▶ Task item:
Write out all the entries below without any change.

>>>

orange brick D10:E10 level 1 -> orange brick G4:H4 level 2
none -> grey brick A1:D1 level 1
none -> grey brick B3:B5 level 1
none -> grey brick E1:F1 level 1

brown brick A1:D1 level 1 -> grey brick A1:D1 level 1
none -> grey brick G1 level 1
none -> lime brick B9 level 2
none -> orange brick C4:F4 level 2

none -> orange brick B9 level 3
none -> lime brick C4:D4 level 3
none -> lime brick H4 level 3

<<<

▶ Reply:
orange brick D10:E10 level 1 -> orange brick G4:H4 level 2
none -> grey brick A1:D1 level 1
none -> grey brick B3:B5 level 1
none -> grey brick E1:F1 level 1

brown brick A1:D1 level 1 -> grey brick A1:D1 level 1
none -> grey brick G1 level 1
none -> lime brick B9 level 2
none -> orange brick C4:F4 level 2

none -> orange brick B9 level 3
none -> lime brick C4:D4 level 3
none -> lime brick H4 level 3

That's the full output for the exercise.